§ **The problem**
Reproduce this listing from its first line through the line with "R7: 56 (AGND, VLOAD) -> 56 (5V, VLOAD)", inclusive, leaving out all that follows.
==== Available data ====
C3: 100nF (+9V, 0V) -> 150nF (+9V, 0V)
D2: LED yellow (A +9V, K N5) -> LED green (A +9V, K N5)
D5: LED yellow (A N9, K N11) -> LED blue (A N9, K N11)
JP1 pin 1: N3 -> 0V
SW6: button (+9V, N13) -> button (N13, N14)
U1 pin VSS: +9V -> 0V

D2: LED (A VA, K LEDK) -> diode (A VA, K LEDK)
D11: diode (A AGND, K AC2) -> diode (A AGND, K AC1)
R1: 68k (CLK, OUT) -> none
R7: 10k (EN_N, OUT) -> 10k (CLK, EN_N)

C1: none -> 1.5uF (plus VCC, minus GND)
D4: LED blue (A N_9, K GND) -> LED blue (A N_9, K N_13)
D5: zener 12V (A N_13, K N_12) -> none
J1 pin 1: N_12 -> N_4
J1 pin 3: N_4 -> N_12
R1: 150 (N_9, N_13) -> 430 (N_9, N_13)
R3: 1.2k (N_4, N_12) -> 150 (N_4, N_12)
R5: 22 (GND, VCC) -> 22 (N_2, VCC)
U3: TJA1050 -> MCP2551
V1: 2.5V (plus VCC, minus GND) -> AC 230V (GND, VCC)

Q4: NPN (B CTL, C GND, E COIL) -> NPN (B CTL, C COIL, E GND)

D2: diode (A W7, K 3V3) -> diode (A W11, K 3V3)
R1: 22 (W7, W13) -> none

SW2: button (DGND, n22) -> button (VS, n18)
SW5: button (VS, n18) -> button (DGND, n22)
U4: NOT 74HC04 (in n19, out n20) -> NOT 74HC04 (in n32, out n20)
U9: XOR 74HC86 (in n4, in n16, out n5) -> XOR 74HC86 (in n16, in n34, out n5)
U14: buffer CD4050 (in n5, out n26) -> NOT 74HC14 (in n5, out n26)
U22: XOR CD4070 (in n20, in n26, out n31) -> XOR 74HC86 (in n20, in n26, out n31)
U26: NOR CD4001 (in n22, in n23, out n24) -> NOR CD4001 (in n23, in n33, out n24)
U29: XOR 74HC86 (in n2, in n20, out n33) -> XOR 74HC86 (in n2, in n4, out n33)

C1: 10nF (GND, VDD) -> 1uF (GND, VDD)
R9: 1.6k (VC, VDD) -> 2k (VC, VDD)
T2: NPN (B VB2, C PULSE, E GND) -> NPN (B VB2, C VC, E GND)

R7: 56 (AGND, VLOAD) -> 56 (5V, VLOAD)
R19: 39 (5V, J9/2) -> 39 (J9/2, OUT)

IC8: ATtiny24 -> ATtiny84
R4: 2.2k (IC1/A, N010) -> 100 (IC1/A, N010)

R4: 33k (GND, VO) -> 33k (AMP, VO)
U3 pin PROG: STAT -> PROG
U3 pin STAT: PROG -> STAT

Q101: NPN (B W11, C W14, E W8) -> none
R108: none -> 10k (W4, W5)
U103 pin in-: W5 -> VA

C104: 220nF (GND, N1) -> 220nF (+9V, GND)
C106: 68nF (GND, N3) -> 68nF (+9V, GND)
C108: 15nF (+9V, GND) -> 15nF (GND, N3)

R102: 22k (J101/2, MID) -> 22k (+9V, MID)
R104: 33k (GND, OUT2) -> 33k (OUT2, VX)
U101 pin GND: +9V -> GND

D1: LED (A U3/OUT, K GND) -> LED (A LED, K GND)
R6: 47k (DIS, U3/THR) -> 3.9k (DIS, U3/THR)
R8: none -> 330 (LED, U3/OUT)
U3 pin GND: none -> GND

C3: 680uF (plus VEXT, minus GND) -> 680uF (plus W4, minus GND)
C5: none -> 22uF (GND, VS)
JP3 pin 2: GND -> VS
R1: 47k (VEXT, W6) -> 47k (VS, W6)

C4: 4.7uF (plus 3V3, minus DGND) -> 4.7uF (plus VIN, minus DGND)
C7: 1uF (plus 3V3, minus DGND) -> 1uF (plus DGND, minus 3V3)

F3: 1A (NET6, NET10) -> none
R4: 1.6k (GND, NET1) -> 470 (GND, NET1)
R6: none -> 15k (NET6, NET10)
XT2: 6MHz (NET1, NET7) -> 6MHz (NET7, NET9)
====
§ **Answer for the task**
C3: 100nF (+9V, 0V) -> 150nF (+9V, 0V)
D2: LED yellow (A +9V, K N5) -> LED green (A +9V, K N5)
D5: LED yellow (A N9, K N11) -> LED blue (A N9, K N11)
JP1 pin 1: N3 -> 0V
SW6: button (+9V, N13) -> button (N13, N14)
U1 pin VSS: +9V -> 0V

D2: LED (A VA, K LEDK) -> diode (A VA, K LEDK)
D11: diode (A AGND, K AC2) -> diode (A AGND, K AC1)
R1: 68k (CLK, OUT) -> none
R7: 10k (EN_N, OUT) -> 10k (CLK, EN_N)

C1: none -> 1.5uF (plus VCC, minus GND)
D4: LED blue (A N_9, K GND) -> LED blue (A N_9, K N_13)
D5: zener 12V (A N_13, K N_12) -> none
J1 pin 1: N_12 -> N_4
J1 pin 3: N_4 -> N_12
R1: 150 (N_9, N_13) -> 430 (N_9, N_13)
R3: 1.2k (N_4, N_12) -> 150 (N_4, N_12)
R5: 22 (GND, VCC) -> 22 (N_2, VCC)
U3: TJA1050 -> MCP2551
V1: 2.5V (plus VCC, minus GND) -> AC 230V (GND, VCC)

Q4: NPN (B CTL, C GND, E COIL) -> NPN (B CTL, C COIL, E GND)

D2: diode (A W7, K 3V3) -> diode (A W11, K 3V3)
R1: 22 (W7, W13) -> none

SW2: button (DGND, n22) -> button (VS, n18)
SW5: button (VS, n18) -> button (DGND, n22)
U4: NOT 74HC04 (in n19, out n20) -> NOT 74HC04 (in n32, out n20)
U9: XOR 74HC86 (in n4, in n16, out n5) -> XOR 74HC86 (in n16, in n34, out n5)
U14: buffer CD4050 (in n5, out n26) -> NOT 74HC14 (in n5, out n26)
U22: XOR CD4070 (in n20, in n26, out n31) -> XOR 74HC86 (in n20, in n26, out n31)
U26: NOR CD4001 (in n22, in n23, out n24) -> NOR CD4001 (in n23, in n33, out n24)
U29: XOR 74HC86 (in n2, in n20, out n33) -> XOR 74HC86 (in n2, in n4, out n33)

C1: 10nF (GND, VDD) -> 1uF (GND, VDD)
R9: 1.6k (VC, VDD) -> 2k (VC, VDD)
T2: NPN (B VB2, C PULSE, E GND) -> NPN (B VB2, C VC, E GND)

R7: 56 (AGND, VLOAD) -> 56 (5V, VLOAD)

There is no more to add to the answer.